* **Exercise directions**:
Tally the lines below that include "clockwise" and give only the total.

* **Exercise data**:

━━━━━━━━━━

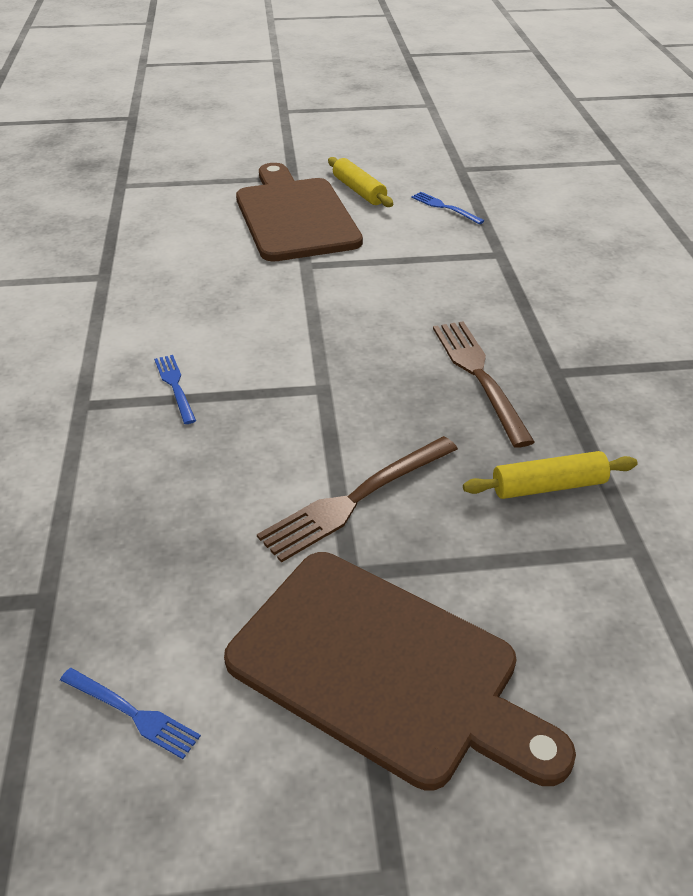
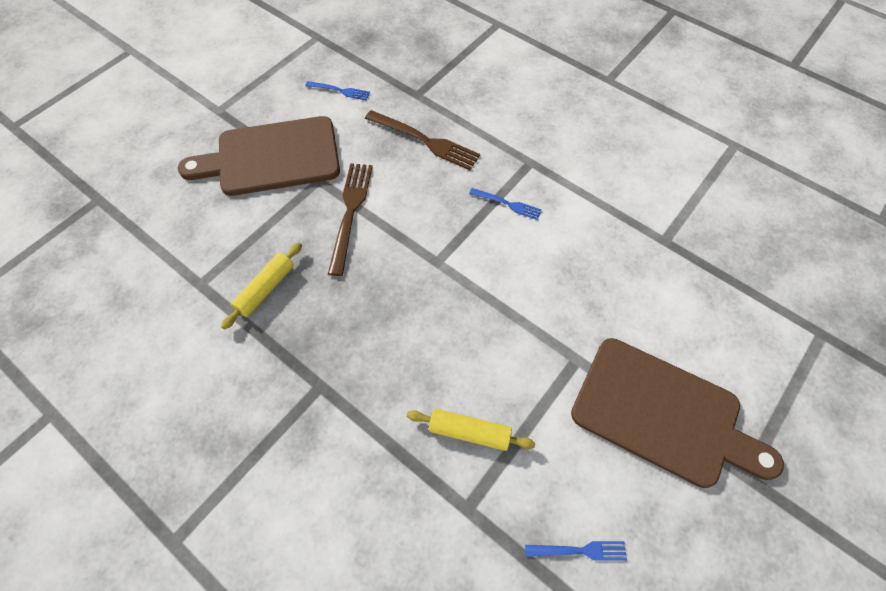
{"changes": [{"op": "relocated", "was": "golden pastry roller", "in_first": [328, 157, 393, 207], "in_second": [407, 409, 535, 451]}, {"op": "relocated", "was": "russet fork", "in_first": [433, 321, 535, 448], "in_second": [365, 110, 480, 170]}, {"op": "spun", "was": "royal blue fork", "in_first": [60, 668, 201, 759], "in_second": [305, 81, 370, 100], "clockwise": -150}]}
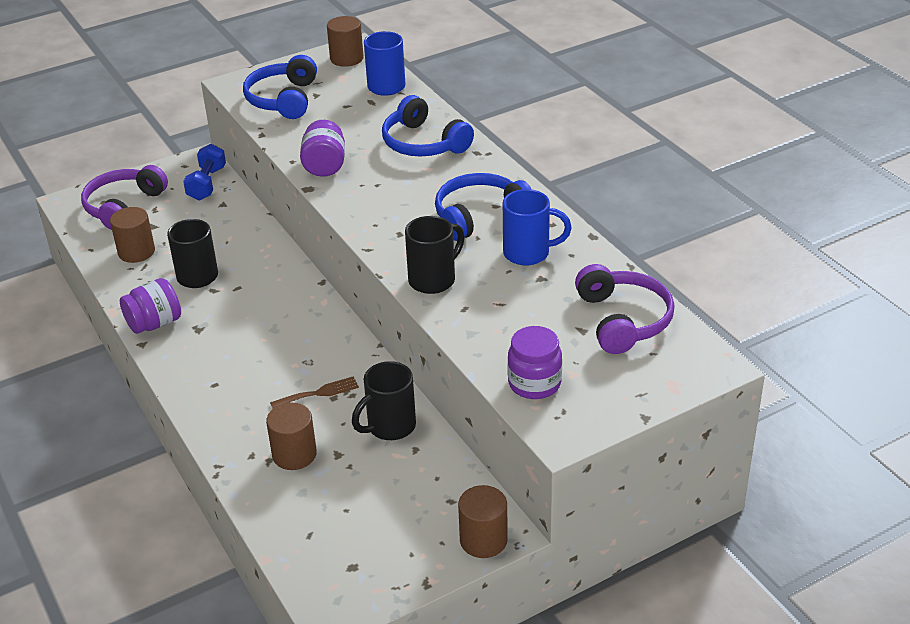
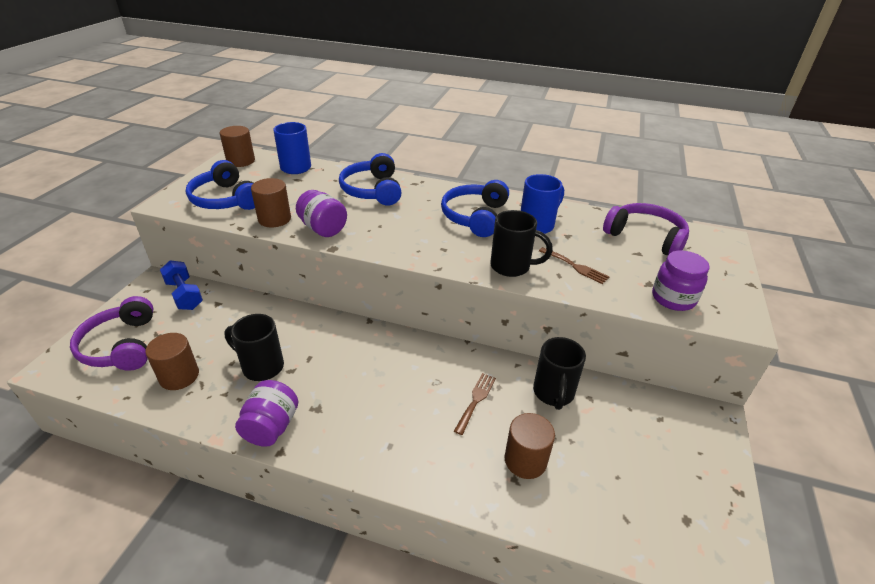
{"changes": [{"op": "spun", "was": "royal blue headset", "in_first": [382, 95, 474, 157], "in_second": [339, 153, 402, 206], "clockwise": 75}, {"op": "spun", "was": "ebony mug", "in_first": [405, 216, 465, 294], "in_second": [490, 210, 553, 277], "clockwise": 105}, {"op": "relocated", "was": "russet cylinder", "in_first": [458, 485, 508, 558], "in_second": [251, 178, 291, 227]}, {"op": "appeared", "now": "russet fork", "in_second": [539, 247, 609, 284]}]}
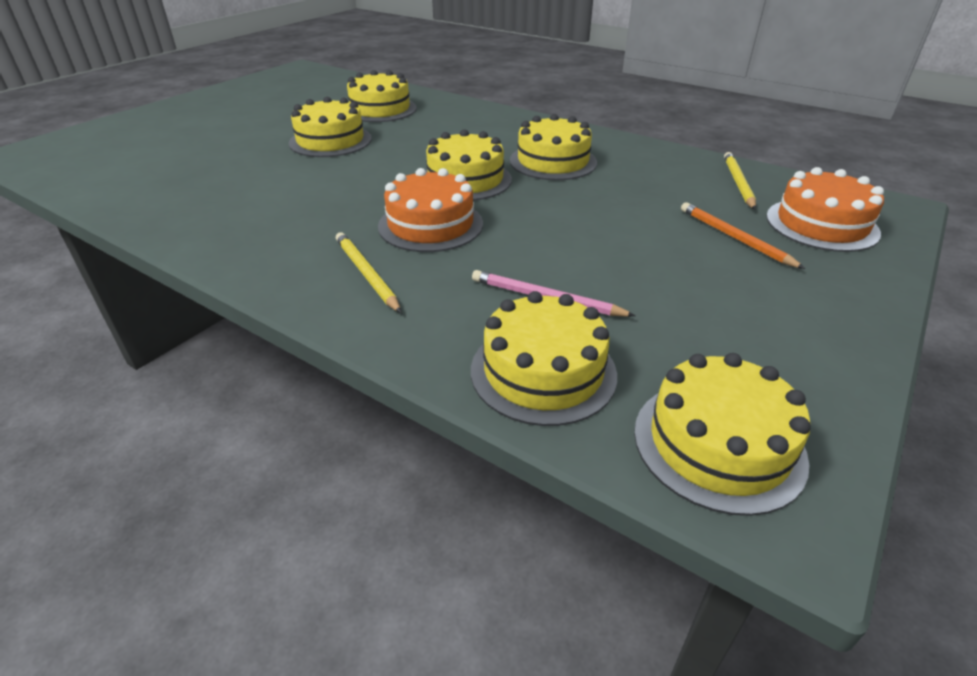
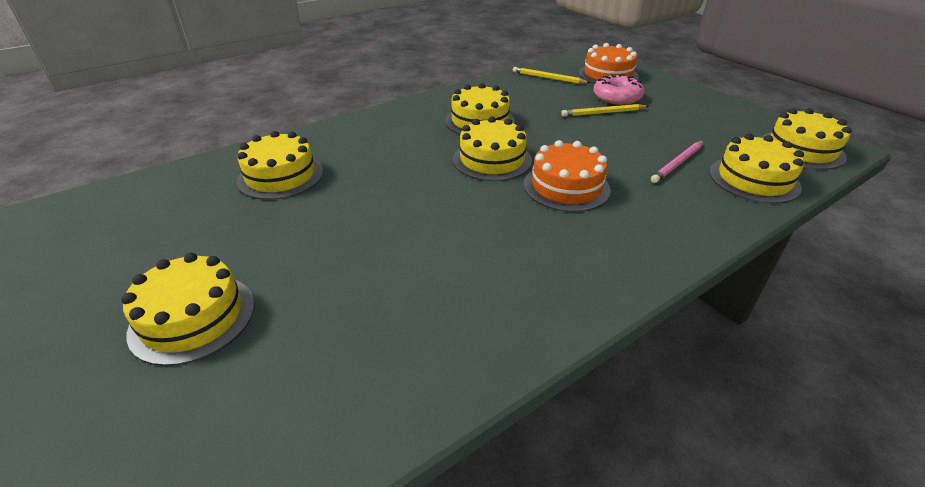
{"changes": [{"op": "relocated", "was": "golden gateau", "in_first": [289, 97, 372, 157], "in_second": [121, 253, 254, 366]}, {"op": "exchanged", "was": "orange-coloured lead pencil", "now": "rose-pink donut", "in_first": [681, 202, 805, 269], "in_second": [594, 74, 644, 105]}, {"op": "relocated", "was": "golden lead pencil", "in_first": [336, 232, 401, 313], "in_second": [561, 104, 649, 117]}]}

━━━━━━━━━━

* **Written solution**:
2